▶ **EXERCISE DETAILS**:
Give back exactly the lines of the entries below from the line with "lime brick D8:E8" to the line with "brown plate D6:E6", inclusive, and only those.
[Start of Attachment]
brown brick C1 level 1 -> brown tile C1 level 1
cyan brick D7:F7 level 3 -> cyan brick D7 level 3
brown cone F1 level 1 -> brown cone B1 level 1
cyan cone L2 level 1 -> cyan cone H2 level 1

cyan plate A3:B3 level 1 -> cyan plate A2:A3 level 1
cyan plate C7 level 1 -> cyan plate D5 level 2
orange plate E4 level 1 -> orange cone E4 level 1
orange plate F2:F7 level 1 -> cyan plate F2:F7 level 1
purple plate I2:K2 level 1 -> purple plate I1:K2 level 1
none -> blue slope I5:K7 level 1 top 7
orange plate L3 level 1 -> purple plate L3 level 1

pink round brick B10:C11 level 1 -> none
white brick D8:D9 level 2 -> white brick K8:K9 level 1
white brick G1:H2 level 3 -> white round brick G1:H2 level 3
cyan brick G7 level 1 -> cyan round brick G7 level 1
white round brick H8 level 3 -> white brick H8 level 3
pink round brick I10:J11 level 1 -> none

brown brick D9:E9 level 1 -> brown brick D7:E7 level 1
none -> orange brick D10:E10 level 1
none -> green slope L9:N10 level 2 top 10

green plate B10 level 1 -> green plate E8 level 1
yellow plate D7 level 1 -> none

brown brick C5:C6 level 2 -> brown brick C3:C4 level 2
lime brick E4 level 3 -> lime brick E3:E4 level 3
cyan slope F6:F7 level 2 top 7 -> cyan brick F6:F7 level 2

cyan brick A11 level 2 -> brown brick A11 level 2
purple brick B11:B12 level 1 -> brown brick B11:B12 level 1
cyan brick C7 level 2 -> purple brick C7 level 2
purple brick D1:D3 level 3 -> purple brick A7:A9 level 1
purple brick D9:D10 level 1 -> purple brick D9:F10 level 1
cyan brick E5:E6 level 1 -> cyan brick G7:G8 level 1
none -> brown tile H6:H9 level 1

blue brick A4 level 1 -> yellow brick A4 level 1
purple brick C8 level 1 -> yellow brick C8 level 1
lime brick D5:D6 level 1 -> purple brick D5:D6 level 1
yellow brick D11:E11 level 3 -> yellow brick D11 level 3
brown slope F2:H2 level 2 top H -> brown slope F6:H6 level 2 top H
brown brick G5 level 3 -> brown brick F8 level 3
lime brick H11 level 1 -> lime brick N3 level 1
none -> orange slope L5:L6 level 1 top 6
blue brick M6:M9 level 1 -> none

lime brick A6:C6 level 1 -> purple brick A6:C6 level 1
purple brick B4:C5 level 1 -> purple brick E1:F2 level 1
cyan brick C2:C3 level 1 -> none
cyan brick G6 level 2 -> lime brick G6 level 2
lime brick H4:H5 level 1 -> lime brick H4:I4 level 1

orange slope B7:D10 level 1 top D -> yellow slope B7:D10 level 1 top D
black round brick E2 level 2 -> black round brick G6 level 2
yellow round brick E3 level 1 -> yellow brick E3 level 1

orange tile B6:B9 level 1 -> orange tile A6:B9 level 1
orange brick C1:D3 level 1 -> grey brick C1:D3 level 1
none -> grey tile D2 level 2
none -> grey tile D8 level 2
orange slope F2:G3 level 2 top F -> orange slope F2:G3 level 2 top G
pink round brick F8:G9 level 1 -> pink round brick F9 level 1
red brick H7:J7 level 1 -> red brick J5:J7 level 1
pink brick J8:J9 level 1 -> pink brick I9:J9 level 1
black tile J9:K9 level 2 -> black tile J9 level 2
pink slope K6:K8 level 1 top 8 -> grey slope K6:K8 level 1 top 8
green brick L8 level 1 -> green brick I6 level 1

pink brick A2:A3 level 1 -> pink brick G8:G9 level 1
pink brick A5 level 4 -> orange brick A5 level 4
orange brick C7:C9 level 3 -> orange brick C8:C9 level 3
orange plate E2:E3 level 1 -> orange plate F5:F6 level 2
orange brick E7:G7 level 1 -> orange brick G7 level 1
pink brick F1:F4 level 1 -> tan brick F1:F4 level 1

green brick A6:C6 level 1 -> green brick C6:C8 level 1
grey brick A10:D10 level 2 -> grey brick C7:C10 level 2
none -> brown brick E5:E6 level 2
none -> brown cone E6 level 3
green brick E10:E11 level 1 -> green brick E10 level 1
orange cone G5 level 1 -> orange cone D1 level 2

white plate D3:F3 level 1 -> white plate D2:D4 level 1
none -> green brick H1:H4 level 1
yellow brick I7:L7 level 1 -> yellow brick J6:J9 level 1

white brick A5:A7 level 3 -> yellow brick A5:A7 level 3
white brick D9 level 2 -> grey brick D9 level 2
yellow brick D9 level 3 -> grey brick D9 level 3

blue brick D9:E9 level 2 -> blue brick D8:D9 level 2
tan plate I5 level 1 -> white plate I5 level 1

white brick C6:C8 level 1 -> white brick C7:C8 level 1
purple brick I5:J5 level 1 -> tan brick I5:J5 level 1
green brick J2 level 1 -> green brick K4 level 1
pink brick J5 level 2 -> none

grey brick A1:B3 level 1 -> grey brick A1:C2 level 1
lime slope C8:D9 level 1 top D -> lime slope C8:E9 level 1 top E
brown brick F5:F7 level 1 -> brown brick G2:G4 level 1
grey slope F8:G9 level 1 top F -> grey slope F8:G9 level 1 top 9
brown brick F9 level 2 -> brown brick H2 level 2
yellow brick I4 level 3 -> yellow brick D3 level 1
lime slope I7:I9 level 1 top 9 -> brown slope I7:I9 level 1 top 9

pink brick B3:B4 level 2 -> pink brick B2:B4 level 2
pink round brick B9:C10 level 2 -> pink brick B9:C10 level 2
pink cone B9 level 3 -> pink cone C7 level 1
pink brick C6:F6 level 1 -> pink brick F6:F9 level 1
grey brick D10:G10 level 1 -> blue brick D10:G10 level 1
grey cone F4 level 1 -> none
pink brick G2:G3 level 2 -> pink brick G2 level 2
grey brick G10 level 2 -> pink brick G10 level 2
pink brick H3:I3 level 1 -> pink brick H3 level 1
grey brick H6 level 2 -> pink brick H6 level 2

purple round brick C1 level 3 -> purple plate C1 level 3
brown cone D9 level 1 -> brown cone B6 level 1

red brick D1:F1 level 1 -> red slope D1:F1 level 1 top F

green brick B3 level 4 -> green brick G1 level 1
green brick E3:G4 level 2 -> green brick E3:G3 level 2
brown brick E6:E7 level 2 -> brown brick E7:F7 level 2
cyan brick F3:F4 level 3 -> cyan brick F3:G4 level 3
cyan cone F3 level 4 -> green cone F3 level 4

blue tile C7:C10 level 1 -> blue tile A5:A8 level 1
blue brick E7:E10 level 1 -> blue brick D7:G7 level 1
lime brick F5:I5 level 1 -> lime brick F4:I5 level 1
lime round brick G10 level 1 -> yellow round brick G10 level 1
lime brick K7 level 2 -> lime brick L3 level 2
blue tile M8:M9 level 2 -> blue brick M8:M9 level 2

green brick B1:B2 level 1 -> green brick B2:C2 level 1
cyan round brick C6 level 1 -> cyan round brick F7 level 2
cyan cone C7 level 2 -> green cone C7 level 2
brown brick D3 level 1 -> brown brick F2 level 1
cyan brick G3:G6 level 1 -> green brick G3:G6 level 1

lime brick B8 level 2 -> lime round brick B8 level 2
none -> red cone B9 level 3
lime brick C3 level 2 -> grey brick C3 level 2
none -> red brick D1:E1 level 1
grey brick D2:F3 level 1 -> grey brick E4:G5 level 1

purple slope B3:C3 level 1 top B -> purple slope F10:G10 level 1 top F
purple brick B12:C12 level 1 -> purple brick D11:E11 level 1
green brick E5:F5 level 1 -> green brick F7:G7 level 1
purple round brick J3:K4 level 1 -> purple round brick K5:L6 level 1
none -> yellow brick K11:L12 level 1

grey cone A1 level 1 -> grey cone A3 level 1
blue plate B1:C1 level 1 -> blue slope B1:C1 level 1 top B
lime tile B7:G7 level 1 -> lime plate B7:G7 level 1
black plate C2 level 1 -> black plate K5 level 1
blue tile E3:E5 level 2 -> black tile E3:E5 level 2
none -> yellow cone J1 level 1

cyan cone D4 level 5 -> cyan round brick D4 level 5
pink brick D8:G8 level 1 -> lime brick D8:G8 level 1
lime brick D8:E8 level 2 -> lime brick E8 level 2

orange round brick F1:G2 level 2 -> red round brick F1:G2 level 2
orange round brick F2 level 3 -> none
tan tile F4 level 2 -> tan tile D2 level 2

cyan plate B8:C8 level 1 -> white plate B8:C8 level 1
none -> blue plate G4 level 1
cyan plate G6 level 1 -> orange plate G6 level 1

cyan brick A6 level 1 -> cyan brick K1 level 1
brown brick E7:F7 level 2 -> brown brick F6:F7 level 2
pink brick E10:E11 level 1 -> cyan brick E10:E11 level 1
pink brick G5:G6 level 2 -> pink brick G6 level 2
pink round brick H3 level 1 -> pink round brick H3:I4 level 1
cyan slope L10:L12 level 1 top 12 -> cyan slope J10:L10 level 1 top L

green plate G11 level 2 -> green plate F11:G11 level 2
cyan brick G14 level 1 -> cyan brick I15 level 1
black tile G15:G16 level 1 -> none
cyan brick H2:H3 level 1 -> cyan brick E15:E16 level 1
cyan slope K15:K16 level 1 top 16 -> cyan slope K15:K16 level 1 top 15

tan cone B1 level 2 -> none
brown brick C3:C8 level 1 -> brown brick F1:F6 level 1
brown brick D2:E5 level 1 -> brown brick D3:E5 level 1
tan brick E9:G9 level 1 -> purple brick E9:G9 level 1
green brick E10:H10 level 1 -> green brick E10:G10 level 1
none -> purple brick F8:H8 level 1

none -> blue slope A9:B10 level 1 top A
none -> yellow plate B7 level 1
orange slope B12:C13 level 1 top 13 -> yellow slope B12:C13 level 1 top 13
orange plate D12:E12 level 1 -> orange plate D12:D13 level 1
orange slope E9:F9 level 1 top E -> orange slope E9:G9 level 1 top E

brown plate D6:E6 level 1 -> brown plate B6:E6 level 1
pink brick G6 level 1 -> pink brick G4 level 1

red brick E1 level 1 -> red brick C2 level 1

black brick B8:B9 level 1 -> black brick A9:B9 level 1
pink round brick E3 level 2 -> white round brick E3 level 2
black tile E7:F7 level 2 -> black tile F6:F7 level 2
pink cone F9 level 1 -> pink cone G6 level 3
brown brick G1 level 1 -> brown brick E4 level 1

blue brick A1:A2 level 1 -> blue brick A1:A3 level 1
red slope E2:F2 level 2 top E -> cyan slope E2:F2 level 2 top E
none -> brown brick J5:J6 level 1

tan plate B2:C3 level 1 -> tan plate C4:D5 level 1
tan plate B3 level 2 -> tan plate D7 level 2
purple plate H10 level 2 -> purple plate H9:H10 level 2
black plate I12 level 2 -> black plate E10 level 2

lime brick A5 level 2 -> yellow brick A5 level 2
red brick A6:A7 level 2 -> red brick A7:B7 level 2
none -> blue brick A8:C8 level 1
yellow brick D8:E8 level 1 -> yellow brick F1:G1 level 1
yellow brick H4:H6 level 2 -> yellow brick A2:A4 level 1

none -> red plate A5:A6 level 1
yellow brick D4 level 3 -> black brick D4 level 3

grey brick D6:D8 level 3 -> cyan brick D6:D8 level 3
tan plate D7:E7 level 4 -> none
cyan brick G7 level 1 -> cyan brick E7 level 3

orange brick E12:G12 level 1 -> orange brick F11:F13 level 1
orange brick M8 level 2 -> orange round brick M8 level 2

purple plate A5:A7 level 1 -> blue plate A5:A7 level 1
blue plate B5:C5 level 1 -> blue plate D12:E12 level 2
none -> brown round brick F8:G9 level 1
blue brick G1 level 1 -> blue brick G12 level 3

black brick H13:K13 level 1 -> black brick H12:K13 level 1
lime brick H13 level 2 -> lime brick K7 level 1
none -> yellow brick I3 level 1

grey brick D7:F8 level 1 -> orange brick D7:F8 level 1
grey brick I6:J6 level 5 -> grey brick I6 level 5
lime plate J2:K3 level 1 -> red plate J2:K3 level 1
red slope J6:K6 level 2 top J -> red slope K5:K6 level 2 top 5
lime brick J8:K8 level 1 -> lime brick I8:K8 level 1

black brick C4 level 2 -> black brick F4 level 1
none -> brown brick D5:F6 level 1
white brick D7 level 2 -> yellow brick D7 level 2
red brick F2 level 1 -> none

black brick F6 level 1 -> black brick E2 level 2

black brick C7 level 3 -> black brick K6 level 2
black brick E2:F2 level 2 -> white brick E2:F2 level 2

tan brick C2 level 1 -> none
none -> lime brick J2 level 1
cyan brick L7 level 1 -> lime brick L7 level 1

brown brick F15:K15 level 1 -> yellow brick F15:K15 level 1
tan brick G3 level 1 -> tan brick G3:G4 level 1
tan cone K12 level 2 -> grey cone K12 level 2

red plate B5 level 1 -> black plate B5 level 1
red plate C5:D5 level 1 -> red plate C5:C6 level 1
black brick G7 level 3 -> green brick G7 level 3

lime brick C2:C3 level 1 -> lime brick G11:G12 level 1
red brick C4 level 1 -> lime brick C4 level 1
[End of Attachment]
▶ **RESPONSE TO THIS EXERCISE**:
lime brick D8:E8 level 2 -> lime brick E8 level 2

orange round brick F1:G2 level 2 -> red round brick F1:G2 level 2
orange round brick F2 level 3 -> none
tan tile F4 level 2 -> tan tile D2 level 2

cyan plate B8:C8 level 1 -> white plate B8:C8 level 1
none -> blue plate G4 level 1
cyan plate G6 level 1 -> orange plate G6 level 1

cyan brick A6 level 1 -> cyan brick K1 level 1
brown brick E7:F7 level 2 -> brown brick F6:F7 level 2
pink brick E10:E11 level 1 -> cyan brick E10:E11 level 1
pink brick G5:G6 level 2 -> pink brick G6 level 2
pink round brick H3 level 1 -> pink round brick H3:I4 level 1
cyan slope L10:L12 level 1 top 12 -> cyan slope J10:L10 level 1 top L

green plate G11 level 2 -> green plate F11:G11 level 2
cyan brick G14 level 1 -> cyan brick I15 level 1
black tile G15:G16 level 1 -> none
cyan brick H2:H3 level 1 -> cyan brick E15:E16 level 1
cyan slope K15:K16 level 1 top 16 -> cyan slope K15:K16 level 1 top 15

tan cone B1 level 2 -> none
brown brick C3:C8 level 1 -> brown brick F1:F6 level 1
brown brick D2:E5 level 1 -> brown brick D3:E5 level 1
tan brick E9:G9 level 1 -> purple brick E9:G9 level 1
green brick E10:H10 level 1 -> green brick E10:G10 level 1
none -> purple brick F8:H8 level 1

none -> blue slope A9:B10 level 1 top A
none -> yellow plate B7 level 1
orange slope B12:C13 level 1 top 13 -> yellow slope B12:C13 level 1 top 13
orange plate D12:E12 level 1 -> orange plate D12:D13 level 1
orange slope E9:F9 level 1 top E -> orange slope E9:G9 level 1 top E

brown plate D6:E6 level 1 -> brown plate B6:E6 level 1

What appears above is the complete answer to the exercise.